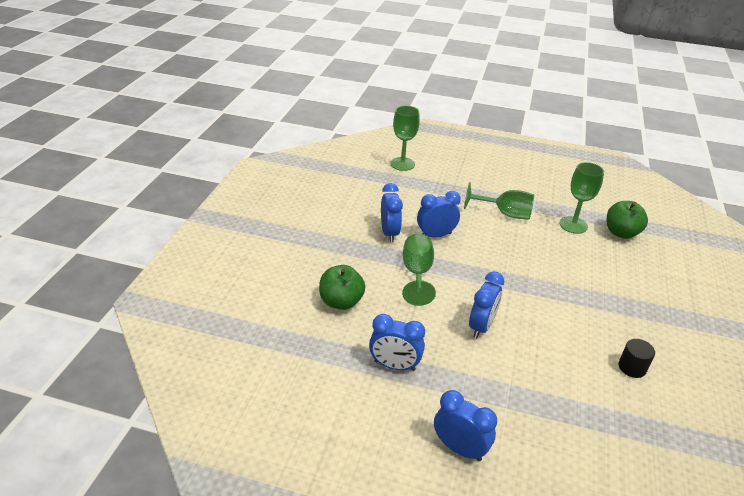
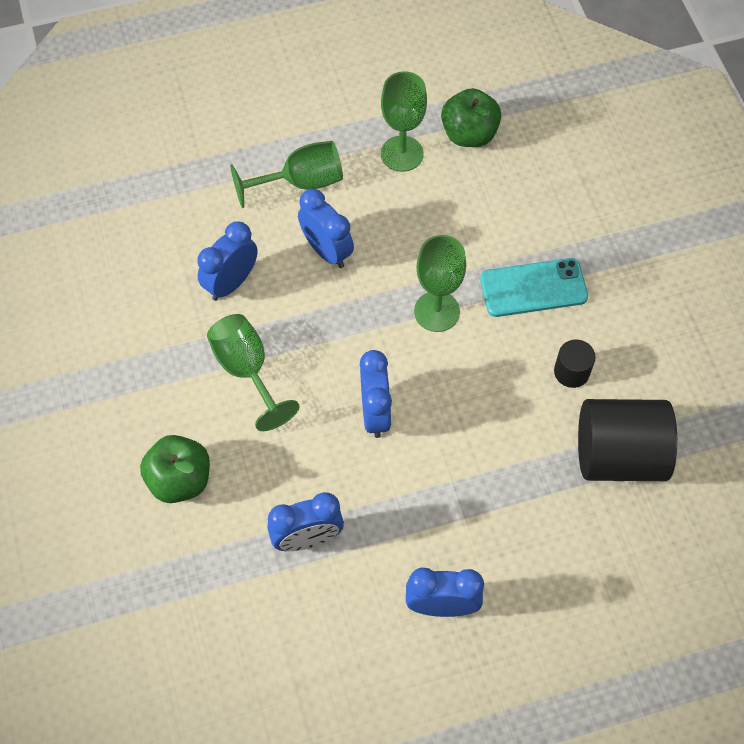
camera: 30 degrees left, 25 degrees up
blue clock [381,183,403,242] -> blue clock moved to [298,189,354,268]
green goblet [390,106,420,171] -> green goblet moved to [414,235,466,332]
none -> turquoise phone [480,258,588,317]
none -> black cylinder [578,399,677,481]

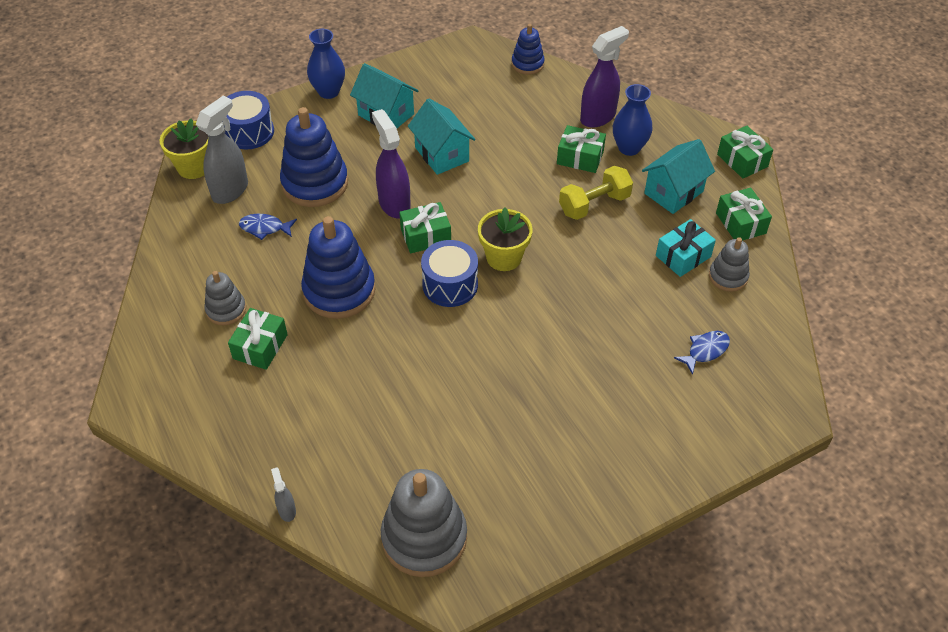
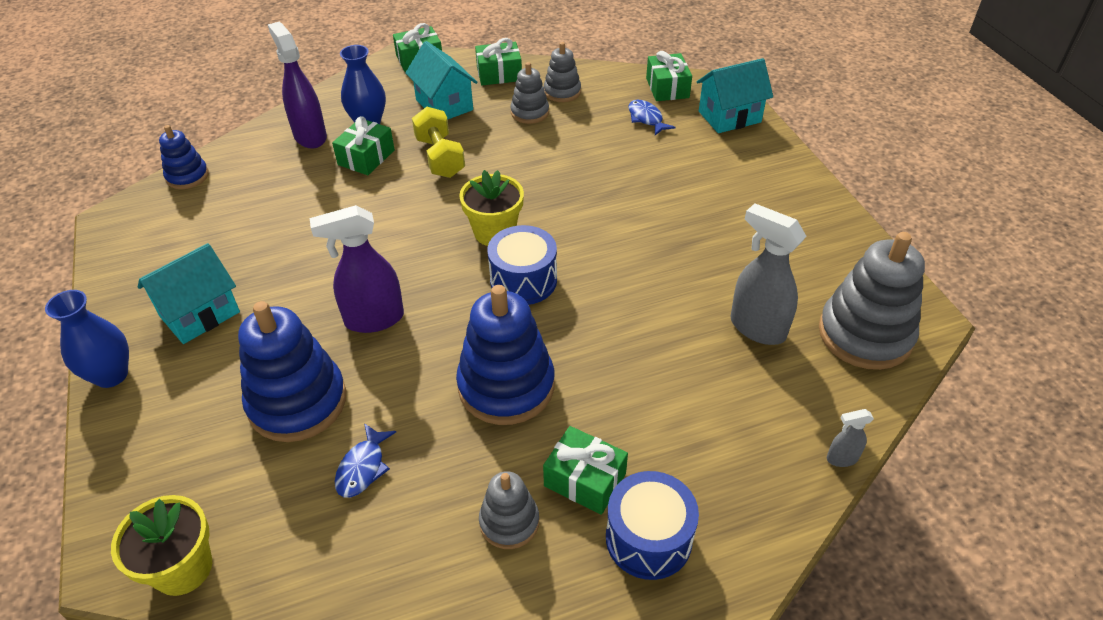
camera: 80 degrees left, 5 degrees down
grey spray bottle [196,96,248,204] -> grey spray bottle moved to [731,203,807,345]
blue drum [222,91,274,149] -> blue drum moved to [606,471,699,580]
green gift [399,202,451,253] -> green gift moved to [646,51,692,101]
turquoise house [408,99,475,175] -> turquoise house moved to [697,58,773,133]
turquoise gift [656,219,716,277] -> grey stacking toy [510,62,549,124]

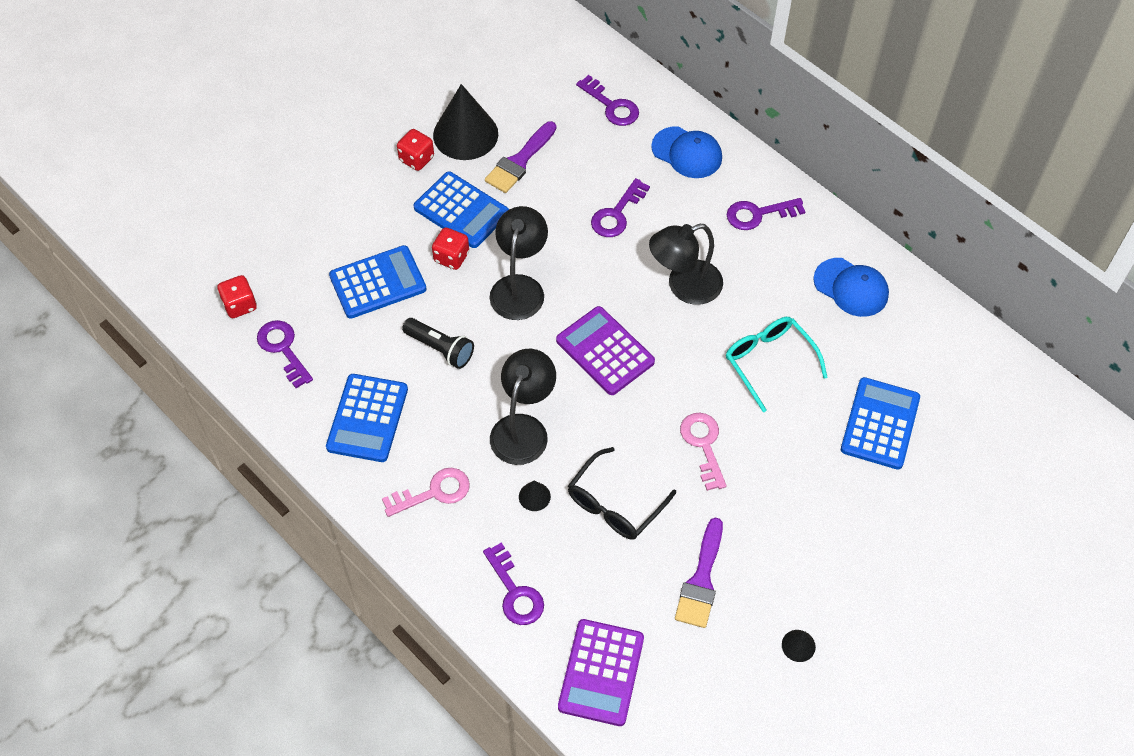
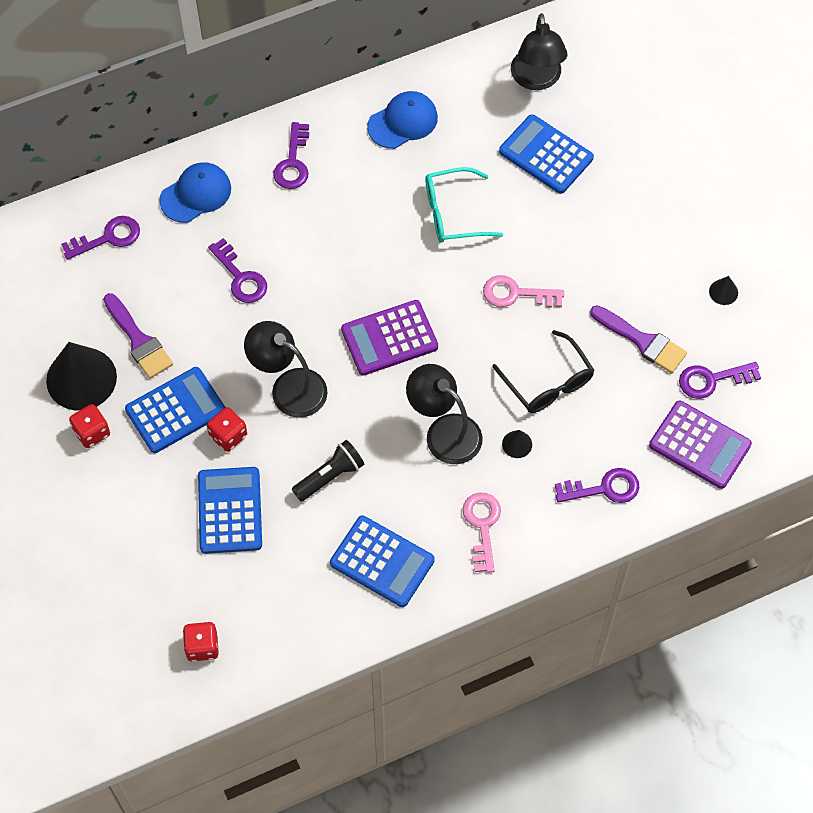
camera: 70 degrees left, 5 degrees up
purple key [257,320,313,388] -> purple key moved to [679,362,761,399]
black lamp [649,224,723,305] -> black lamp moved to [511,13,567,90]

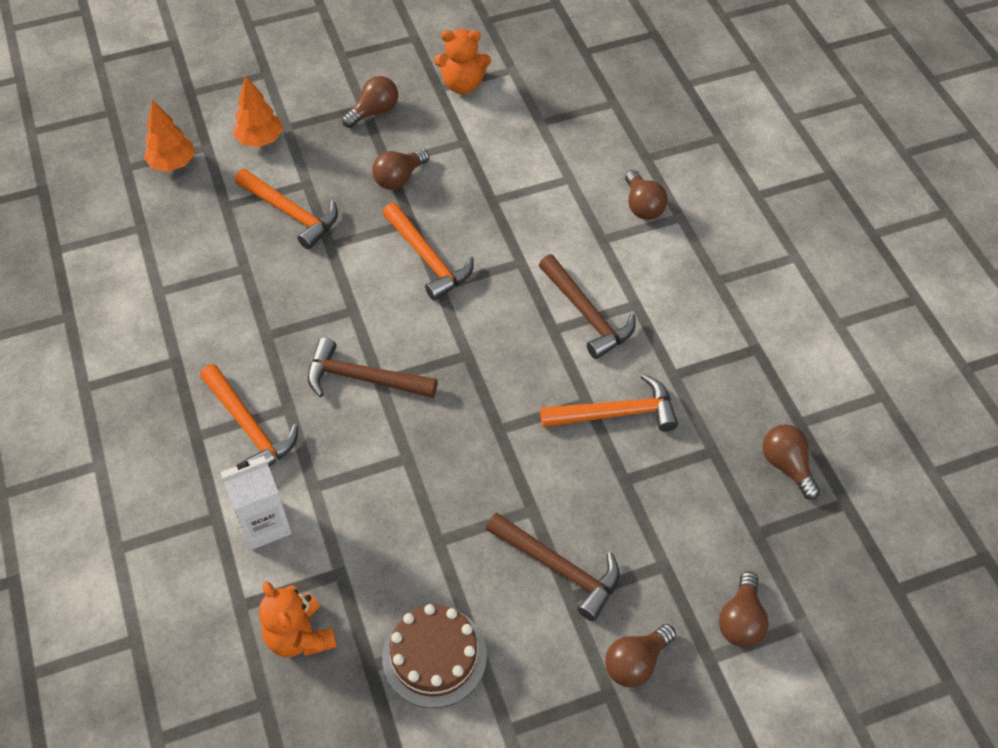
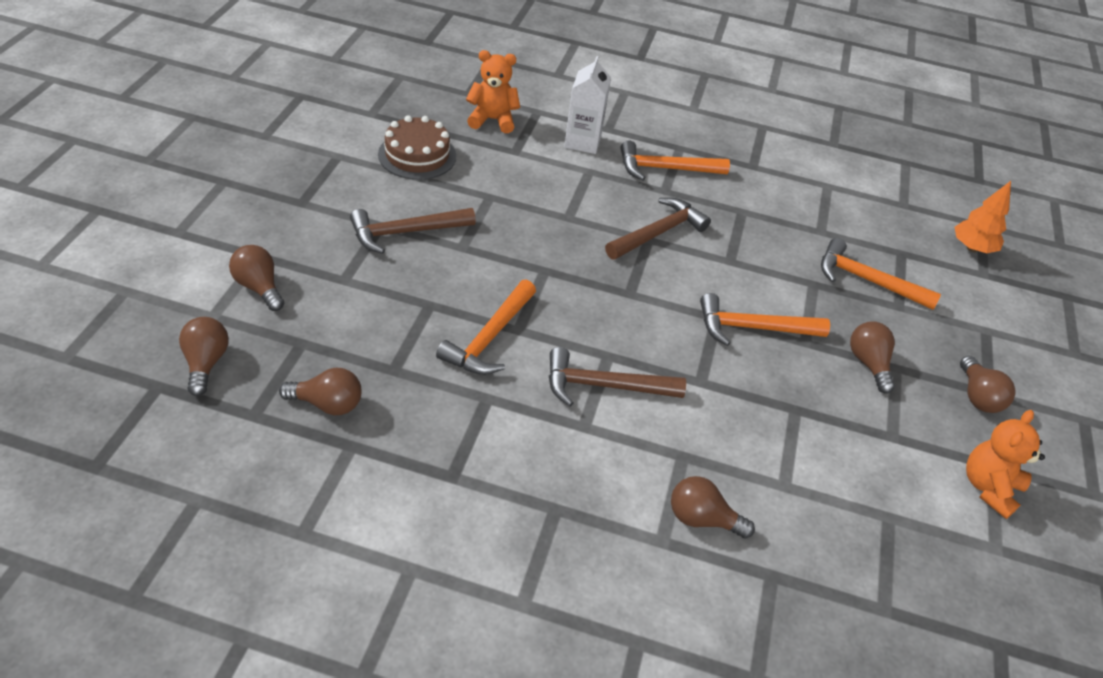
camera: 120 degrees right, 10 degrees down
orange tree [233,75,283,147] -> none
orange hammer [235,169,338,249] -> orange hammer turned 45 degrees clockwise [821,238,941,310]
brown light bulb [605,624,676,687] -> brown light bulb moved to [179,317,229,396]

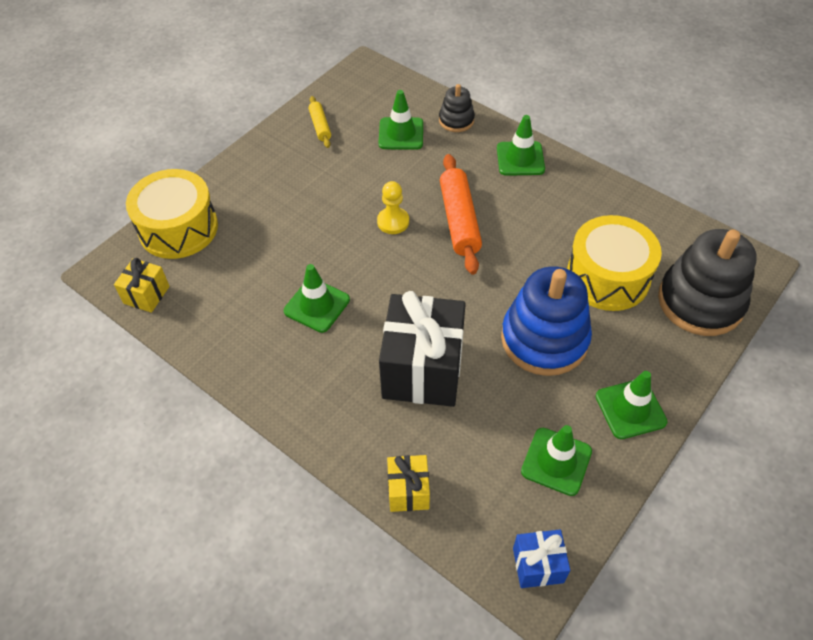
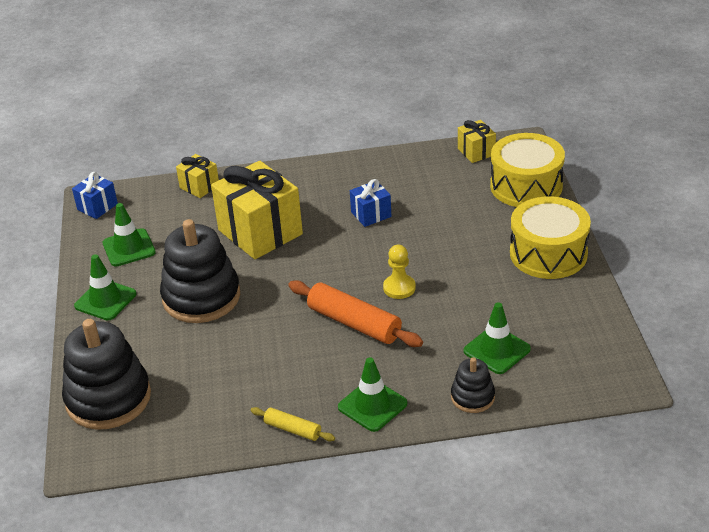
camera: 135 degrees right, 15 degrees down
green traffic cone [284,264,350,333] -> blue gift [350,179,391,227]
yellow rolling pin [309,96,331,148] -> yellow rolling pin moved to [250,407,335,442]
black gift [379,291,466,407] -> yellow gift [211,161,303,259]
blue stacking toy [501,266,592,376] -> black stacking toy [160,219,240,323]
yellow drum [567,215,662,311] -> yellow drum moved to [510,196,591,279]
========================================================================
• WHAT YOU WILL DO:
Leave out the pictures and return, exactly as written, only the lines from the line with "black lamp [649,224,723,305]" through the end of the records above.

• EXPECTED ANSWER:
black lamp [649,224,723,305] -> black lamp moved to [511,13,567,90]

camera: 120 degrees right, 10 degrees down
orange tree [233,75,283,147] -> none
orange hammer [235,169,338,249] -> orange hammer turned 45 degrees clockwise [821,238,941,310]
brown light bulb [605,624,676,687] -> brown light bulb moved to [179,317,229,396]

camera: 135 degrees right, 15 degrees down
green traffic cone [284,264,350,333] -> blue gift [350,179,391,227]
yellow rolling pin [309,96,331,148] -> yellow rolling pin moved to [250,407,335,442]
black gift [379,291,466,407] -> yellow gift [211,161,303,259]
blue stacking toy [501,266,592,376] -> black stacking toy [160,219,240,323]
yellow drum [567,215,662,311] -> yellow drum moved to [510,196,591,279]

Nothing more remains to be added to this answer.